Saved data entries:
►
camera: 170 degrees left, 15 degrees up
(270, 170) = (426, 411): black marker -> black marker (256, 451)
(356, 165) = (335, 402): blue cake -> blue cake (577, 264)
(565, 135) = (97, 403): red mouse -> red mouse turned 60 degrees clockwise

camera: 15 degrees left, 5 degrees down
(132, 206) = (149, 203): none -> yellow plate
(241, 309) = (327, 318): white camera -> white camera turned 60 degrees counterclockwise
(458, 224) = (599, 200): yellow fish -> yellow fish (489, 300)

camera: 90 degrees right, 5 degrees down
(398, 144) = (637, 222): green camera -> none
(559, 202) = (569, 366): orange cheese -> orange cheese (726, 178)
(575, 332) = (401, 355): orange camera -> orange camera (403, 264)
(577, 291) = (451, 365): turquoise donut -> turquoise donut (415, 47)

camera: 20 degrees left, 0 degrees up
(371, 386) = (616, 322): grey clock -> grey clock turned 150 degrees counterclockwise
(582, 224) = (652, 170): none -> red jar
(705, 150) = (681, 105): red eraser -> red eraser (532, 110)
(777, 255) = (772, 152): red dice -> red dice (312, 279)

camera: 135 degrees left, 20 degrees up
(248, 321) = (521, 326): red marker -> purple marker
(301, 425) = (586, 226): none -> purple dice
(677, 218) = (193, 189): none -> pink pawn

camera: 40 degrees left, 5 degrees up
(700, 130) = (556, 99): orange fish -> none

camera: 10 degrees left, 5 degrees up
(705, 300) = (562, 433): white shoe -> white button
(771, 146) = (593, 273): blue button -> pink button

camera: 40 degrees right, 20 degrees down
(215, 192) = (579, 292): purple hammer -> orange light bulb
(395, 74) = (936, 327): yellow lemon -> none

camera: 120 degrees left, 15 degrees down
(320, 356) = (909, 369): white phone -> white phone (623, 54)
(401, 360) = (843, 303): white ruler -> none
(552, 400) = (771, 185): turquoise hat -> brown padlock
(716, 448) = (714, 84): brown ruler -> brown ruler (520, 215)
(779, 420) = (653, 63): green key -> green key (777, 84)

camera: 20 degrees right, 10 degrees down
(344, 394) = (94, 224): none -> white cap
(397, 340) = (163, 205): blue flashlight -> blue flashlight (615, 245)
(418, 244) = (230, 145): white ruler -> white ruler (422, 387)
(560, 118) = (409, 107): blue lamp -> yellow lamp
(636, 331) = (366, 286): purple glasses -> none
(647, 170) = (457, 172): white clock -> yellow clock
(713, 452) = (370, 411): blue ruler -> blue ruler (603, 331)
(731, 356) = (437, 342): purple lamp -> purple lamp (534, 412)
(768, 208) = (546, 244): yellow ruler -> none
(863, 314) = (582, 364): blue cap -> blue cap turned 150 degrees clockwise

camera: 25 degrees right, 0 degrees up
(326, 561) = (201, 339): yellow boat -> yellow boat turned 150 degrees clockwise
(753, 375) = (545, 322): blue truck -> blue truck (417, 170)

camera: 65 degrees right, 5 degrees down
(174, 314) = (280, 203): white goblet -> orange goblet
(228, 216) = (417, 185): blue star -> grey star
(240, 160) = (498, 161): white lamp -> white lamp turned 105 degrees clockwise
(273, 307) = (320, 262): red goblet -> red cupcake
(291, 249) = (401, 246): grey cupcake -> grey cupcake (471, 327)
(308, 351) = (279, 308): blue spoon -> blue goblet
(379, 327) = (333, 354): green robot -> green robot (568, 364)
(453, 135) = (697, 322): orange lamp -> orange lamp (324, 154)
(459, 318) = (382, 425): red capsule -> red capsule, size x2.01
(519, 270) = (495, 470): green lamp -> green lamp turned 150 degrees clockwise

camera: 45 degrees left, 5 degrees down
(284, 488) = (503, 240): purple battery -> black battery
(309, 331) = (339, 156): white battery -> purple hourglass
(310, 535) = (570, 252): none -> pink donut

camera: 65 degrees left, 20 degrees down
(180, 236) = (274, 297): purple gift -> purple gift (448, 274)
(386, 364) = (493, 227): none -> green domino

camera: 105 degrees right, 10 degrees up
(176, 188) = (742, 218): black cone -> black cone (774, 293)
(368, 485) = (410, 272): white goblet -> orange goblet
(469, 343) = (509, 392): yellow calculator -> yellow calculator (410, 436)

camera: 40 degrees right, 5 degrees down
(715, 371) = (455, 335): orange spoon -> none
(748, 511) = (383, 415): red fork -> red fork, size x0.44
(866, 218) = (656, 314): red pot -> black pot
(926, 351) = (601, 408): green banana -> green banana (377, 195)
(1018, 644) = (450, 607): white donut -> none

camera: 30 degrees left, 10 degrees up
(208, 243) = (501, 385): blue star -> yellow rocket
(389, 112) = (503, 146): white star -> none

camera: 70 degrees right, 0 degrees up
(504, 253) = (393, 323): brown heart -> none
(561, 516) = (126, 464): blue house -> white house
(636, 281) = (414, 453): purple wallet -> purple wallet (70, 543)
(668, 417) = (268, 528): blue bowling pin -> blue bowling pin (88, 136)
◄
# Directions
Could you restate word for word the lines above, from the one that contains "(777, 255) = (772, 152): red" through the one that contains "camera: 40 degrees left, 5 degrees up", and no others?

# Worked solution
(777, 255) = (772, 152): red dice -> red dice (312, 279)

camera: 135 degrees left, 20 degrees up
(248, 321) = (521, 326): red marker -> purple marker
(301, 425) = (586, 226): none -> purple dice
(677, 218) = (193, 189): none -> pink pawn

camera: 40 degrees left, 5 degrees up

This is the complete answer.